> Available data
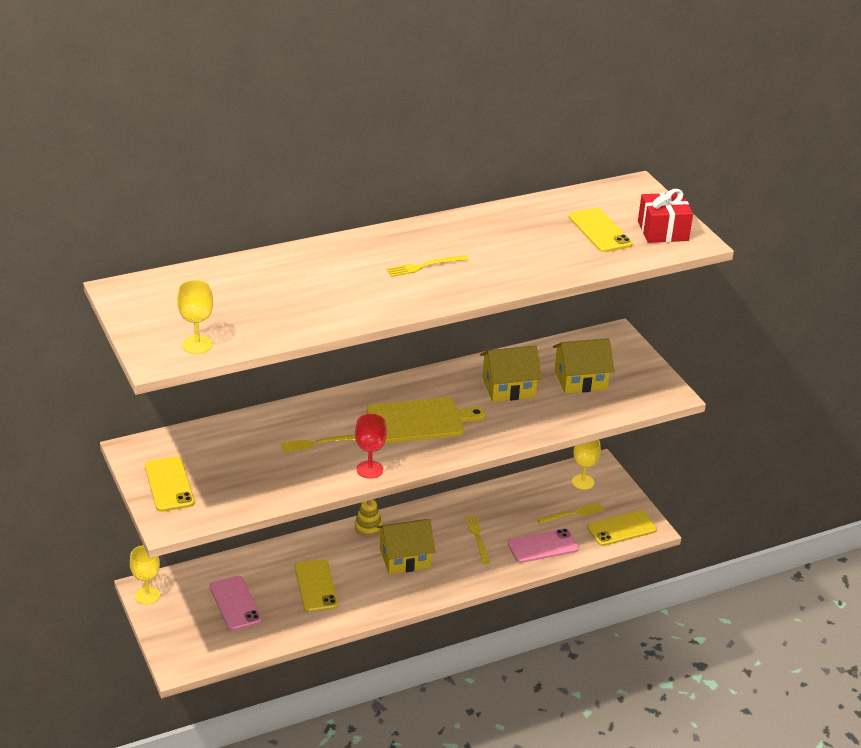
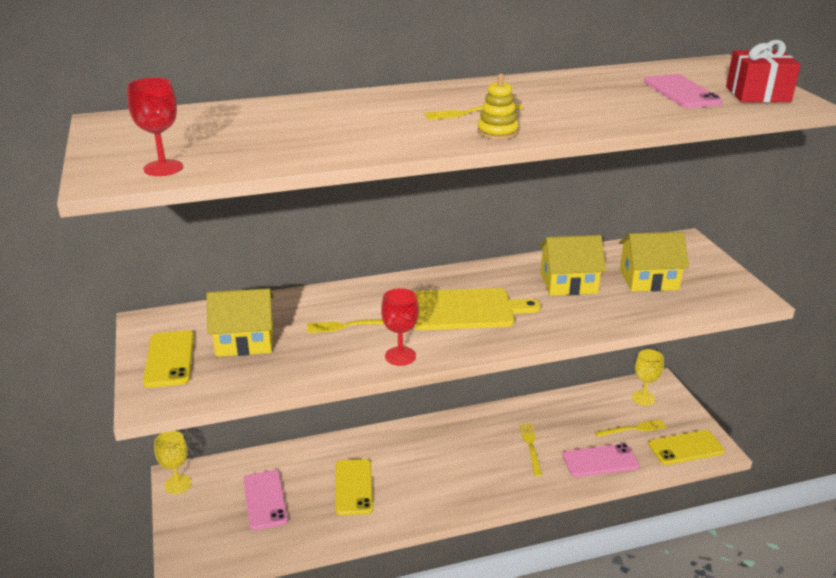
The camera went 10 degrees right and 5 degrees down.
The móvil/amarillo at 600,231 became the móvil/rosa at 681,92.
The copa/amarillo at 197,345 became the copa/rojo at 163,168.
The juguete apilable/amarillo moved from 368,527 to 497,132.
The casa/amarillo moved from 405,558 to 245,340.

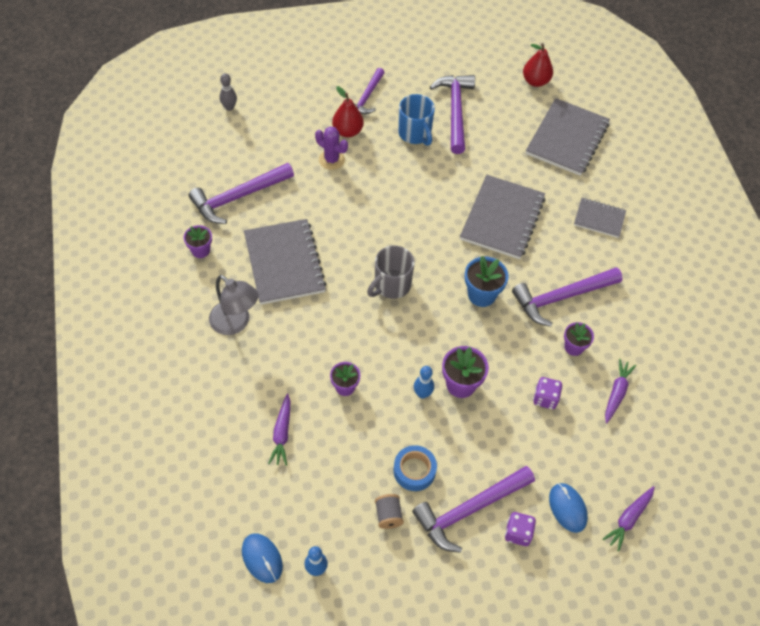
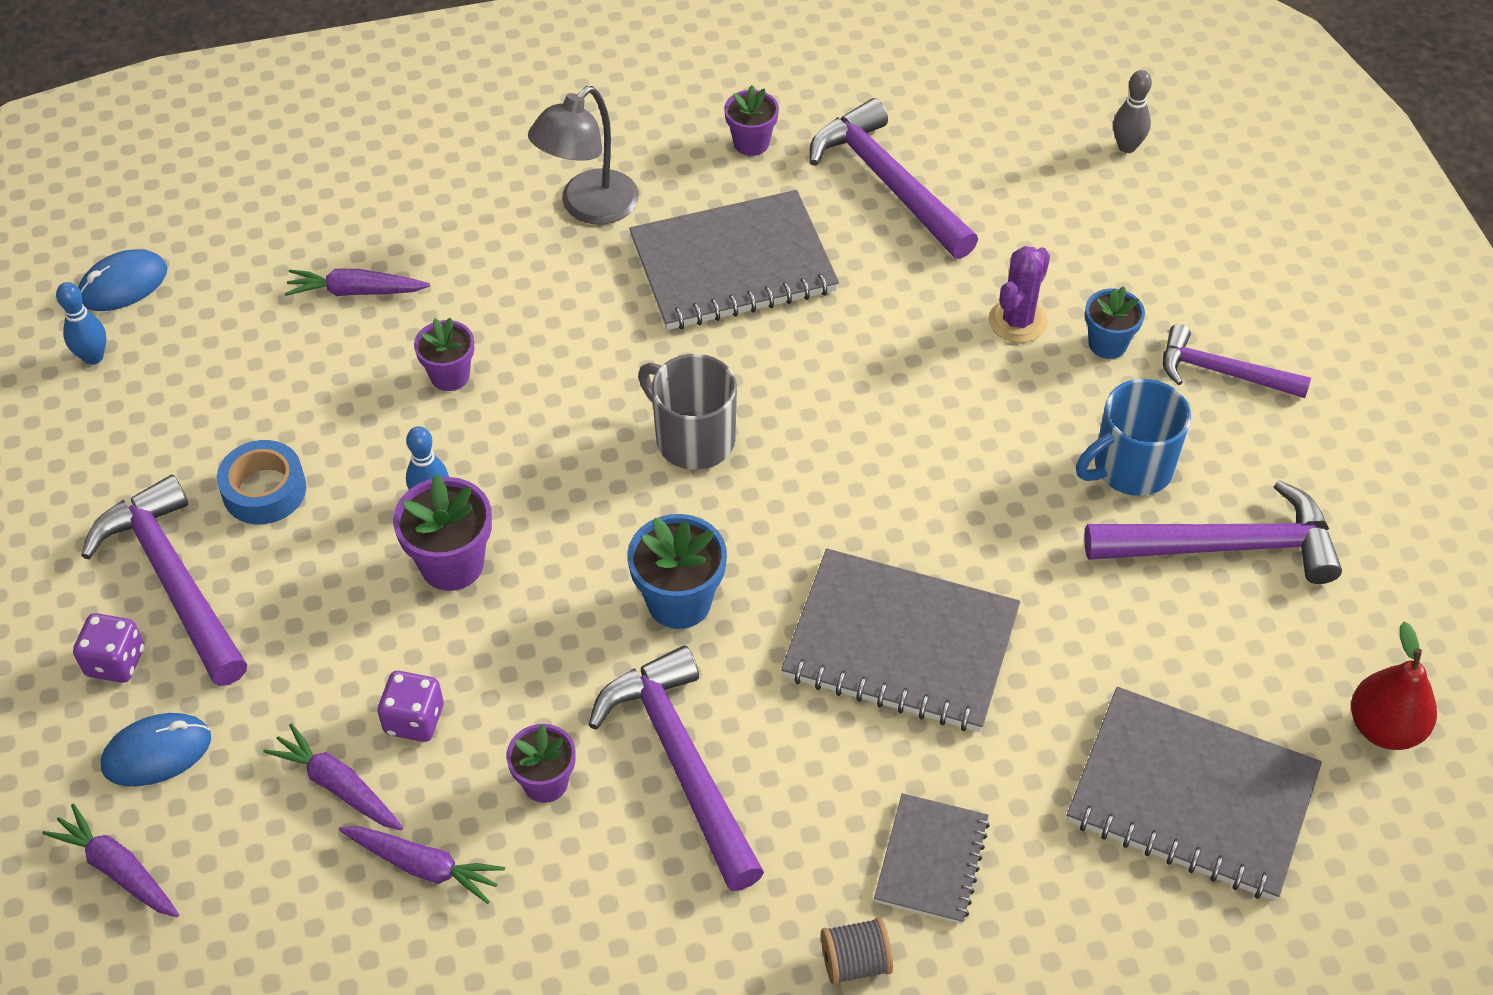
The camera went 90 degrees right and 5 degrees down.
The pera/rojo at 347,131 was replaced by the maceta/azul at 1107,344.
The carrete/gris moved from 388,515 to 855,962.
The zanahoria/morado at 338,786 appeared.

> Exercise description
Which lines of the data contain the string "became"? Copy each of them.

> Result
The móvil/amarillo at 600,231 became the móvil/rosa at 681,92.
The copa/amarillo at 197,345 became the copa/rojo at 163,168.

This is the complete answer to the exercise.